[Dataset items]

= = =

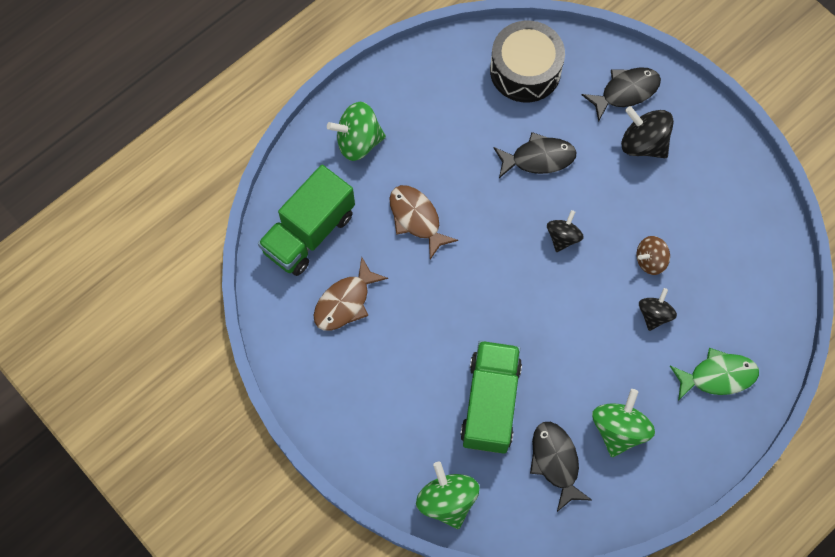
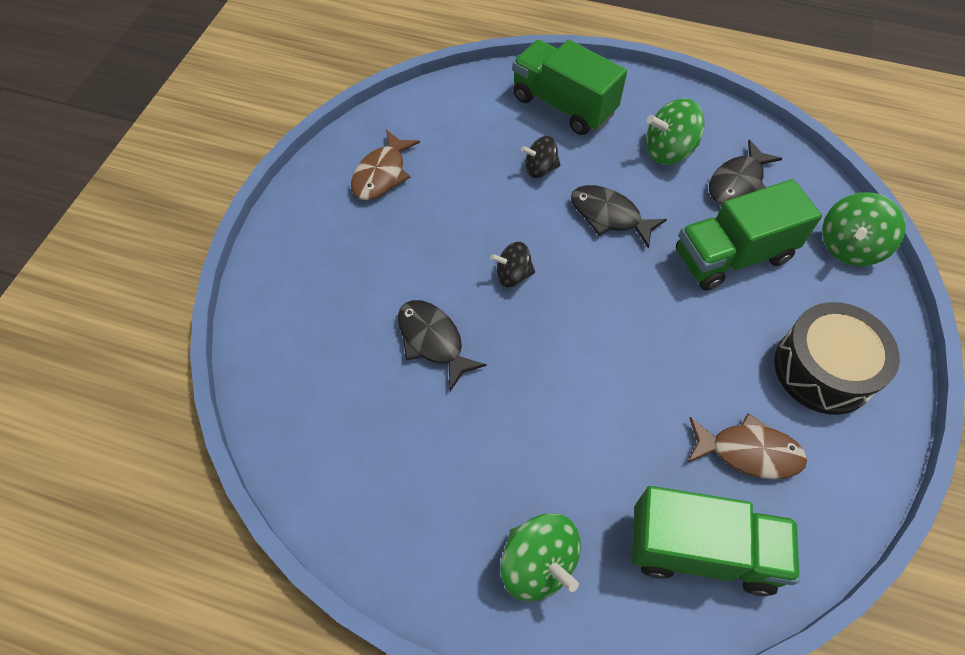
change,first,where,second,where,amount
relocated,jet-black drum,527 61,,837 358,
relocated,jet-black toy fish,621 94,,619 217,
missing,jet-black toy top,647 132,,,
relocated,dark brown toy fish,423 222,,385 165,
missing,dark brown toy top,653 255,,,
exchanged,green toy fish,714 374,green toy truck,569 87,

= = =

■ Activity
Only the stretch of lines that begins with the one holding "missing,jet-black toy top,647" and ends with the last line above belongs in the answer; please write it out exactly.

■ Problem solution
missing,jet-black toy top,647 132,,,
relocated,dark brown toy fish,423 222,,385 165,
missing,dark brown toy top,653 255,,,
exchanged,green toy fish,714 374,green toy truck,569 87,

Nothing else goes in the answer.